Your objective
Leaving out all images, return the entries below exactly.

Change detection outputs
::::::::

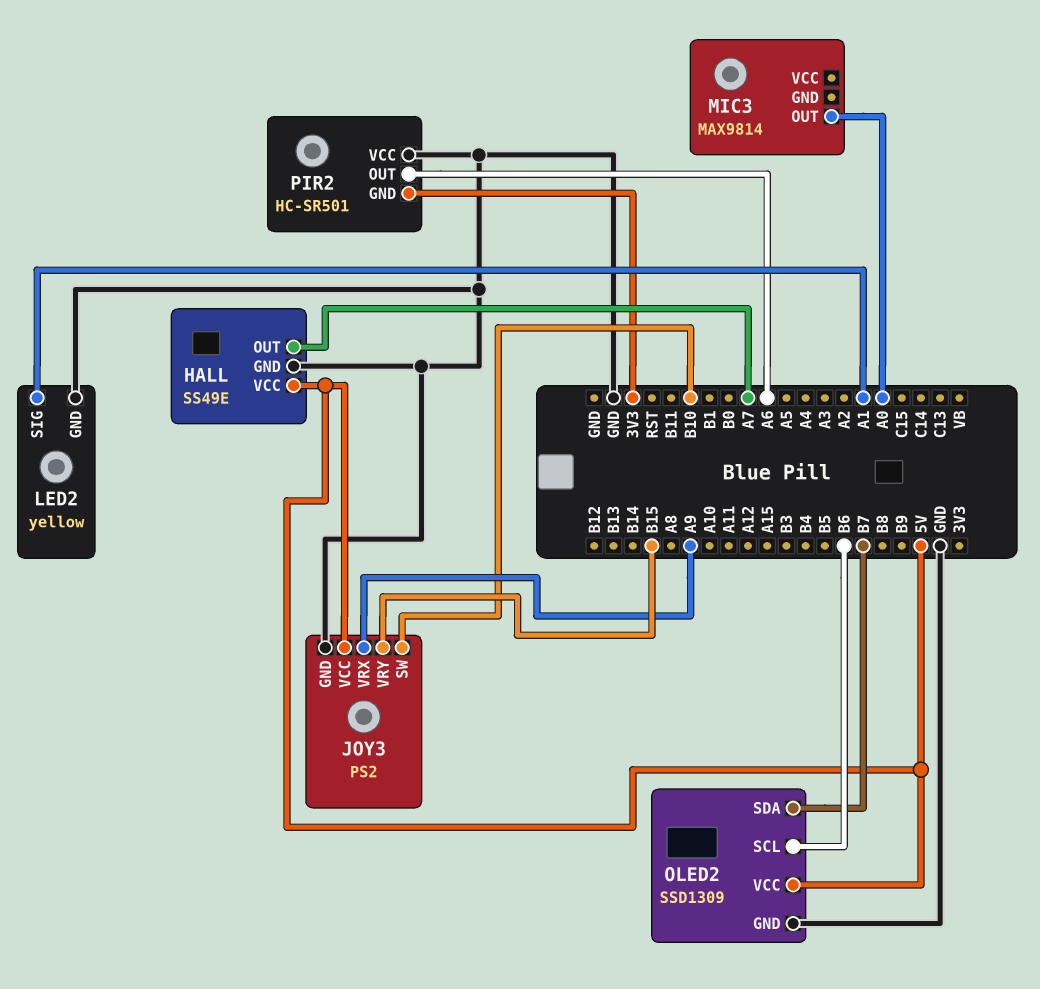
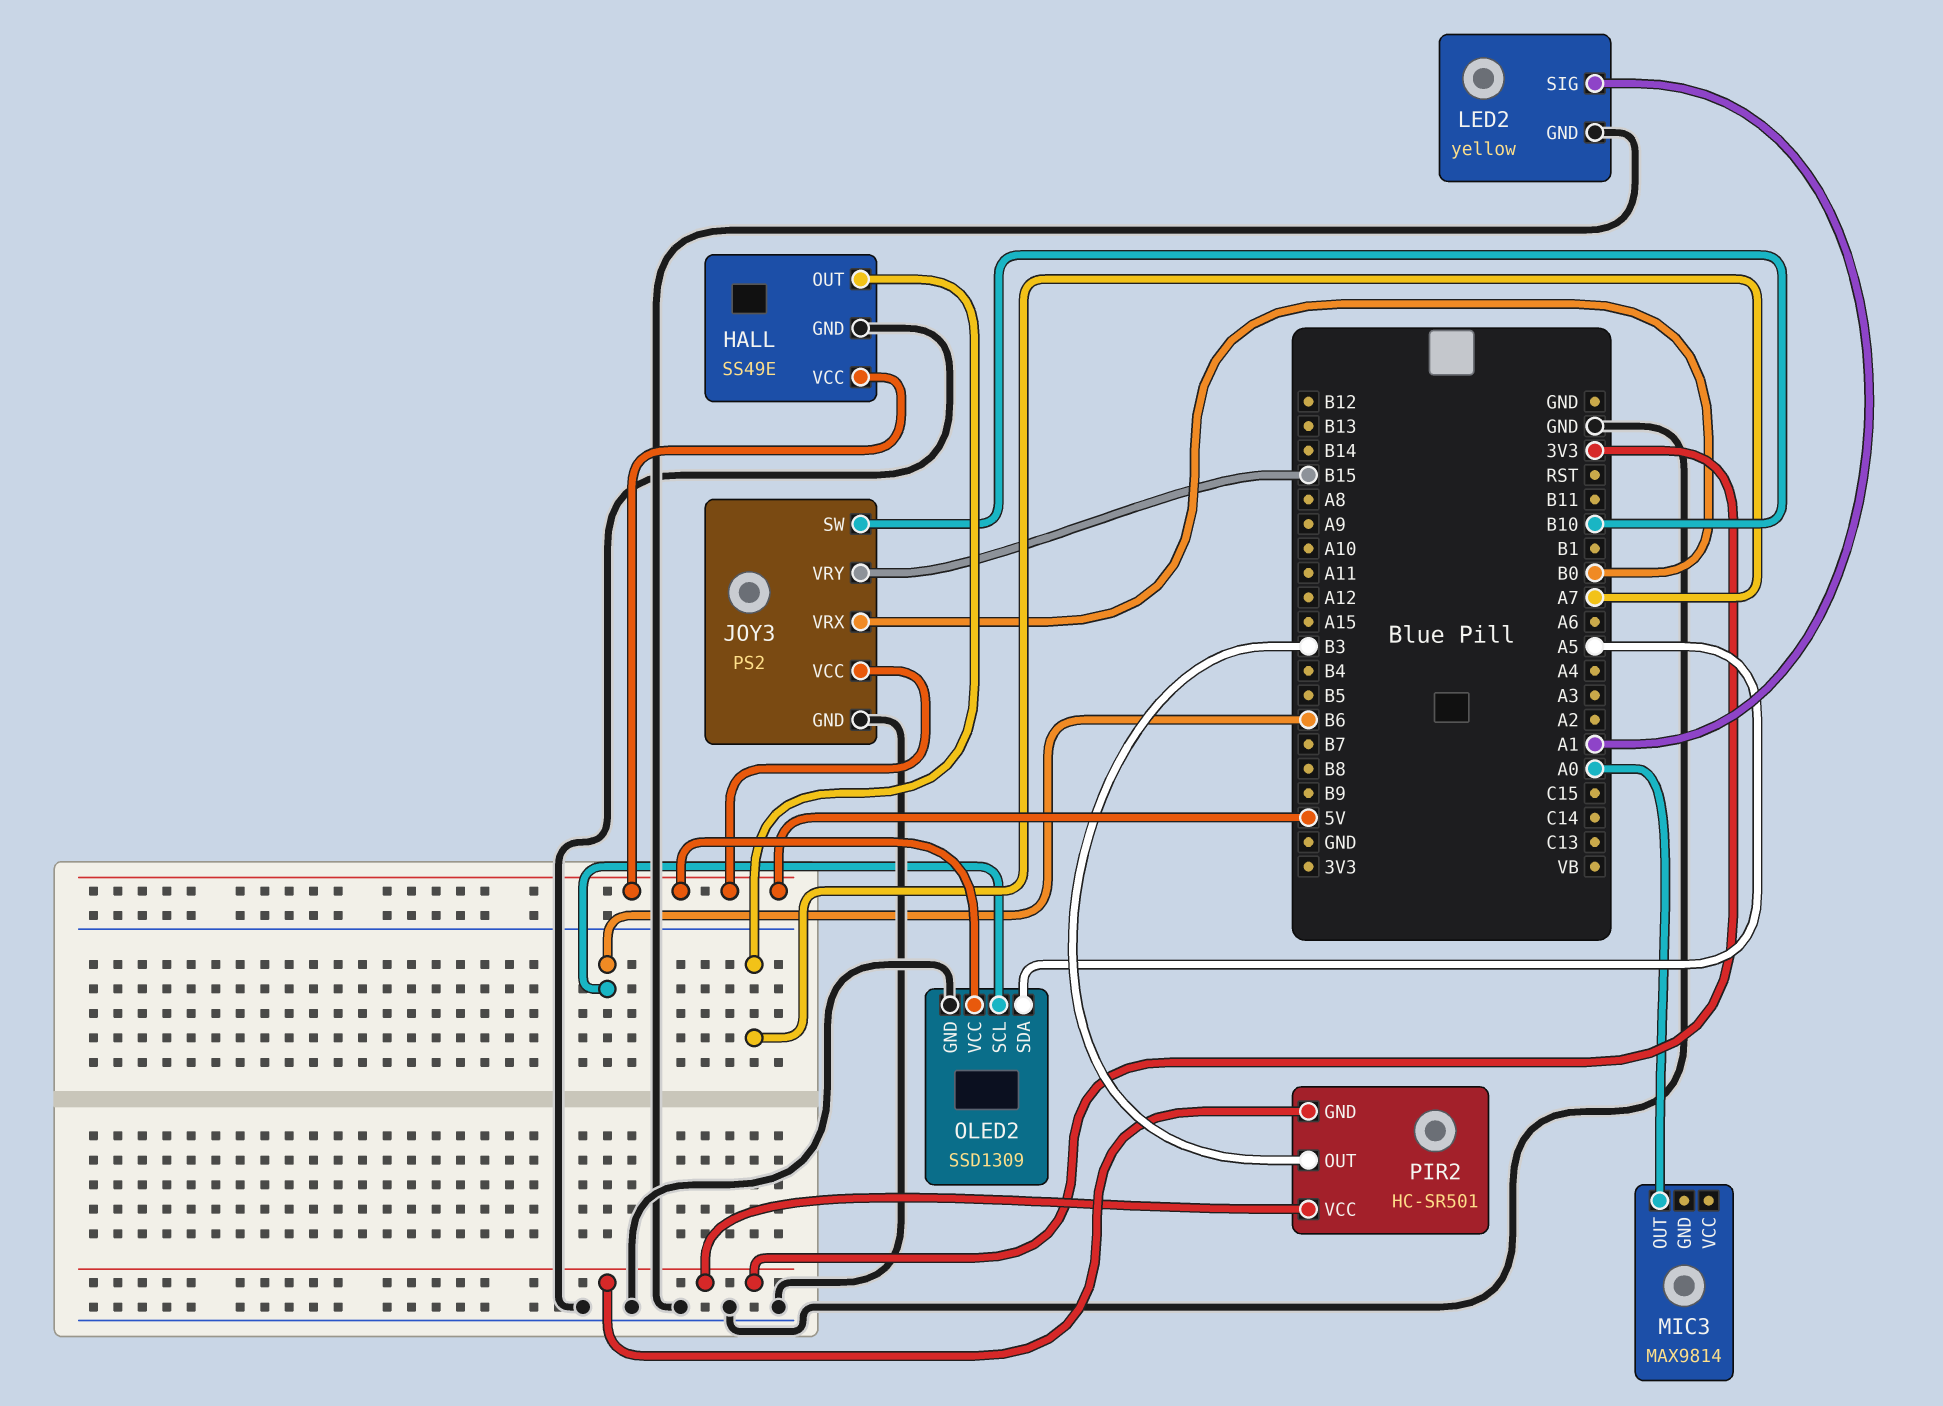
JOY3 pin VRX: A9 -> B0
OLED2 pin SDA: B7 -> A5
PIR2 pin OUT: A6 -> B3
PIR2 pin VCC: GND -> 3V3

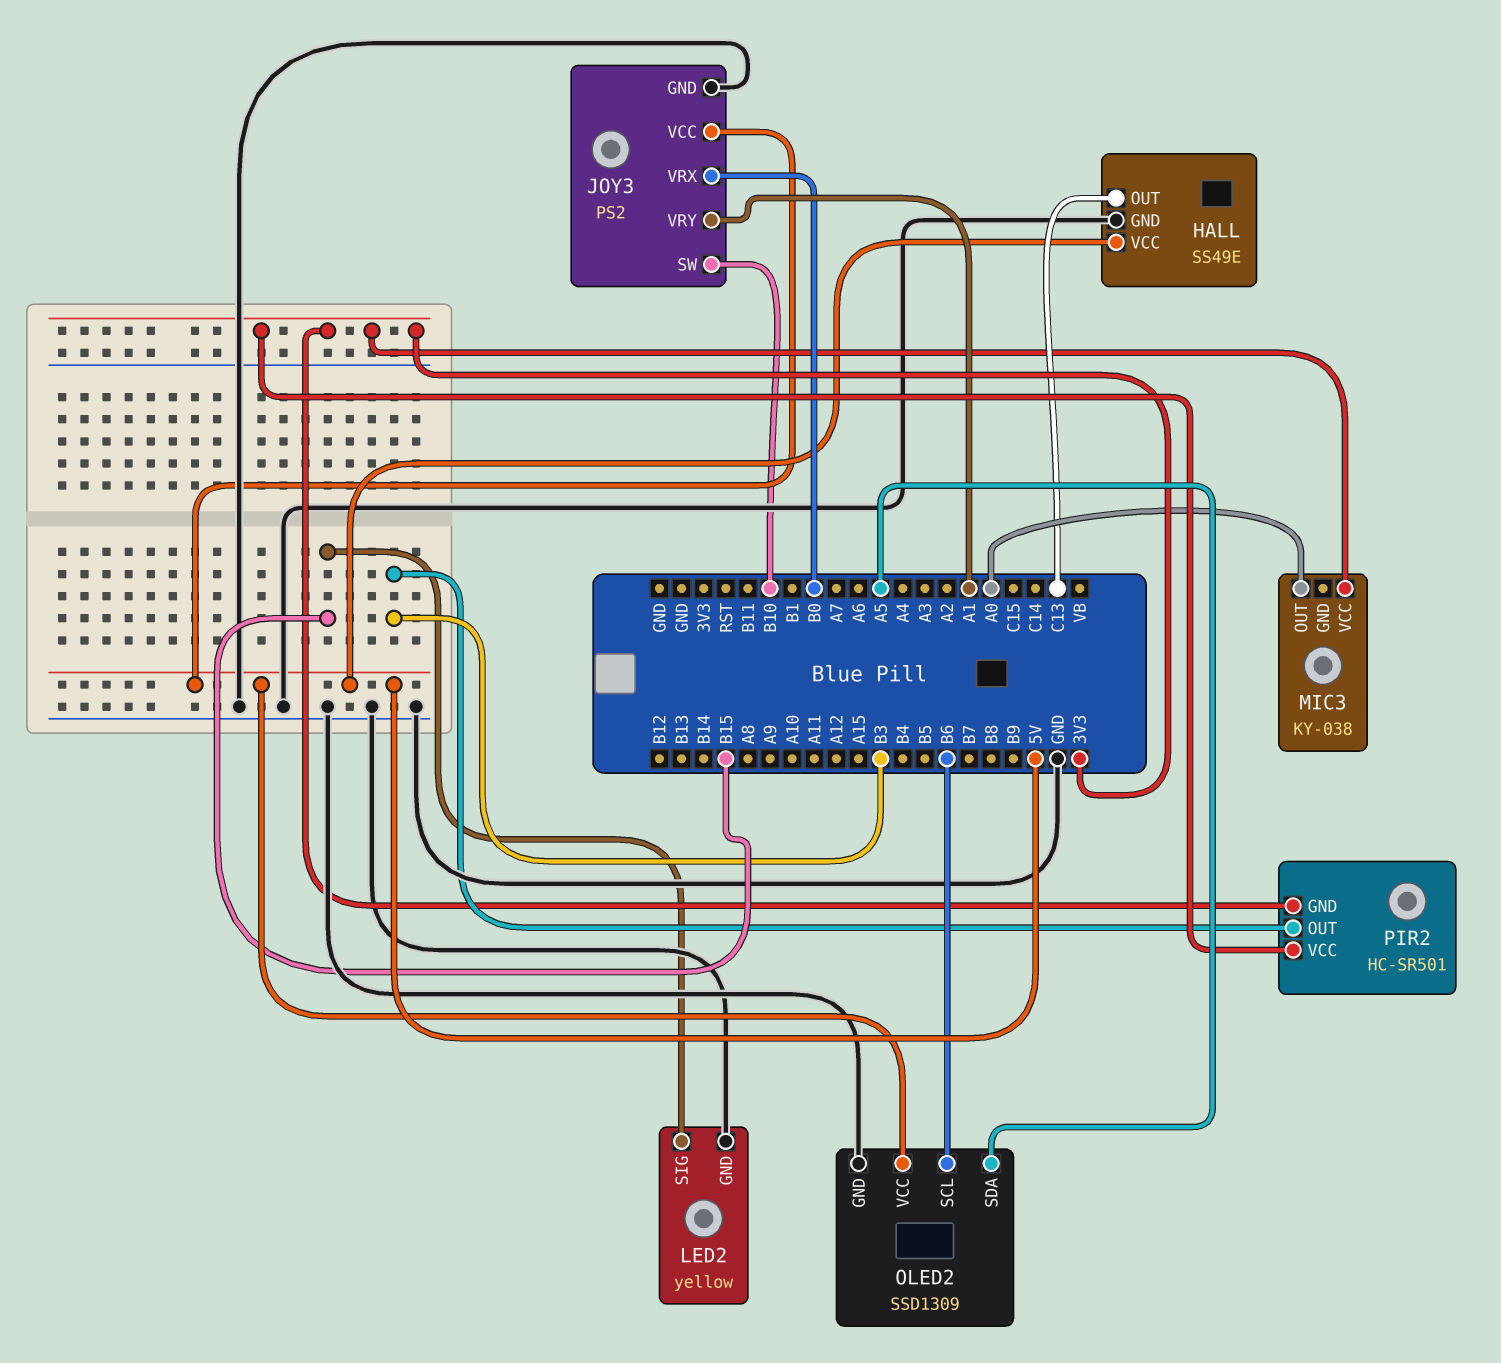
HALL pin OUT: A7 -> C13
JOY3 pin VRY: B15 -> A1
LED2 pin SIG: A1 -> B15
MIC3: MAX9814 -> KY-038
MIC3 pin VCC: none -> 3V3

::::::::

Reply
JOY3 pin VRX: A9 -> B0
OLED2 pin SDA: B7 -> A5
PIR2 pin OUT: A6 -> B3
PIR2 pin VCC: GND -> 3V3

HALL pin OUT: A7 -> C13
JOY3 pin VRY: B15 -> A1
LED2 pin SIG: A1 -> B15
MIC3: MAX9814 -> KY-038
MIC3 pin VCC: none -> 3V3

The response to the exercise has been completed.